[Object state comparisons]
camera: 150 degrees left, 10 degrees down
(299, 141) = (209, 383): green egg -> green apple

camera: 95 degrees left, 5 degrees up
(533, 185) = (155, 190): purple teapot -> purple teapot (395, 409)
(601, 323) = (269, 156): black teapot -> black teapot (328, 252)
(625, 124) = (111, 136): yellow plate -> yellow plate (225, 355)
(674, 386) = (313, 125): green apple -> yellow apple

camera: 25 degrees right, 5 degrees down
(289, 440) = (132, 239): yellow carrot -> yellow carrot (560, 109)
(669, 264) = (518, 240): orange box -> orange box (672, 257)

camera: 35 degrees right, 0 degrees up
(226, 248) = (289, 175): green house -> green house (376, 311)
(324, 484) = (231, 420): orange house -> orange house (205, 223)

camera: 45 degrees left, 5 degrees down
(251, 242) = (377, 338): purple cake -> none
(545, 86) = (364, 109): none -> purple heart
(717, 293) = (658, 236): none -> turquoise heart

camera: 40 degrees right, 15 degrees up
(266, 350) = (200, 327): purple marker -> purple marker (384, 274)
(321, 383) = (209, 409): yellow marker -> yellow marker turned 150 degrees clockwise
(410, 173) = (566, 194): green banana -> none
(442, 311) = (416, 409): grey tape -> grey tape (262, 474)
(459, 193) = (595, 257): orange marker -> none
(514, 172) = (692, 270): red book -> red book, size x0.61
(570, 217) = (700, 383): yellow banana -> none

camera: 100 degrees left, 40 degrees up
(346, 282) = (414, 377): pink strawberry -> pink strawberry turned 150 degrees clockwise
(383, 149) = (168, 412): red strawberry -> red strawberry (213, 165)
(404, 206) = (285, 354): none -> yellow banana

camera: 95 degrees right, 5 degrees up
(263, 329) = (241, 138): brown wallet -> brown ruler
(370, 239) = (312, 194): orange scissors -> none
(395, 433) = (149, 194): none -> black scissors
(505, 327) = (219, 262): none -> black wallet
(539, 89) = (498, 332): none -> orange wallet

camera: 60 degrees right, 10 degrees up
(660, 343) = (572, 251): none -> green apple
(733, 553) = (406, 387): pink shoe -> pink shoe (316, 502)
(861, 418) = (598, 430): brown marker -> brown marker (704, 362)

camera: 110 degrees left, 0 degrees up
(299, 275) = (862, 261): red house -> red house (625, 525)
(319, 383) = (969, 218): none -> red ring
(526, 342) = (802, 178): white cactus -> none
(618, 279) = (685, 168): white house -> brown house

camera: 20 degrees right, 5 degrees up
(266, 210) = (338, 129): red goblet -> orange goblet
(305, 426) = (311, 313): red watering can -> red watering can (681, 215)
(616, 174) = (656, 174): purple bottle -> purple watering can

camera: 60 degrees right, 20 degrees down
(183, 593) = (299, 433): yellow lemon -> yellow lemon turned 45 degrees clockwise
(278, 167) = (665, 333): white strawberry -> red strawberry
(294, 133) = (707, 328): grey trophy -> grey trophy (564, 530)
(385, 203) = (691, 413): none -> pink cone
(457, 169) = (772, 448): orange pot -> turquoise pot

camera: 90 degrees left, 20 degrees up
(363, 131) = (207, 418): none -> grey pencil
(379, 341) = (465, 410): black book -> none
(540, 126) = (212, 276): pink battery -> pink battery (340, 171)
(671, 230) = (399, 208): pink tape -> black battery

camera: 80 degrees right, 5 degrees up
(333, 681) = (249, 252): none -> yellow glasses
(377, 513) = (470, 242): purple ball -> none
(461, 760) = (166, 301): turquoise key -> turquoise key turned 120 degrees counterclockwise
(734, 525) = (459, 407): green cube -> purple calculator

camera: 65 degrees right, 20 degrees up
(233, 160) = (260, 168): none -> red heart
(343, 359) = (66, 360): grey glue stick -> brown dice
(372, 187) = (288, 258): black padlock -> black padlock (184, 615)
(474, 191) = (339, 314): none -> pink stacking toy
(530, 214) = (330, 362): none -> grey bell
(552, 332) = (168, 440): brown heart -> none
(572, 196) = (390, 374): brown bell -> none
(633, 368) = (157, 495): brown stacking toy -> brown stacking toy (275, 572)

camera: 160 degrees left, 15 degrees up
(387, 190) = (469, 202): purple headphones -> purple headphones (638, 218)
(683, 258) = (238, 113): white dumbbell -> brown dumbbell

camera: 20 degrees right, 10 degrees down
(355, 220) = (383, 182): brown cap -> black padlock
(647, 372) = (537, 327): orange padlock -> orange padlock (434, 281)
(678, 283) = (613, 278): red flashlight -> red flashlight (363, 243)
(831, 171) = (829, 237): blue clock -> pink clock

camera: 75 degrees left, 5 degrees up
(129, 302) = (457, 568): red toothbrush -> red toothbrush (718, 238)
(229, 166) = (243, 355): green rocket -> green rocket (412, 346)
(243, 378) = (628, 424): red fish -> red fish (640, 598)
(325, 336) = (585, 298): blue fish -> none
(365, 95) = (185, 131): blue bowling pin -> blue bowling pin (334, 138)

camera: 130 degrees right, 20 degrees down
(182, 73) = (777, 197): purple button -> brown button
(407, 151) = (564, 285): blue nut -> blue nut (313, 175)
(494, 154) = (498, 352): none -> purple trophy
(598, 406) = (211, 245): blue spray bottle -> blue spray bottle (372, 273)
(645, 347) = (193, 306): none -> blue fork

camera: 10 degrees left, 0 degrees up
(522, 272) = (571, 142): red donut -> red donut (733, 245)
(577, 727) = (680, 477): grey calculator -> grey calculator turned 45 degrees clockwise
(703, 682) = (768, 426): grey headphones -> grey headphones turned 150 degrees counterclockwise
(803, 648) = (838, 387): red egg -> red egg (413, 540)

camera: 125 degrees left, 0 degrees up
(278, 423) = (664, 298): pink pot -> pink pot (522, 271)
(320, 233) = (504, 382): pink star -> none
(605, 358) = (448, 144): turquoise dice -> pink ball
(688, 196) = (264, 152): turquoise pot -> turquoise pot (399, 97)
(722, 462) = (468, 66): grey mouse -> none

What is expected
Write out a verbatim copy of the data, beginning with its first line and ending with the line that contains "(601, 323) = (269, 156): black".

Result of the exercise
camera: 150 degrees left, 10 degrees down
(299, 141) = (209, 383): green egg -> green apple

camera: 95 degrees left, 5 degrees up
(533, 185) = (155, 190): purple teapot -> purple teapot (395, 409)
(601, 323) = (269, 156): black teapot -> black teapot (328, 252)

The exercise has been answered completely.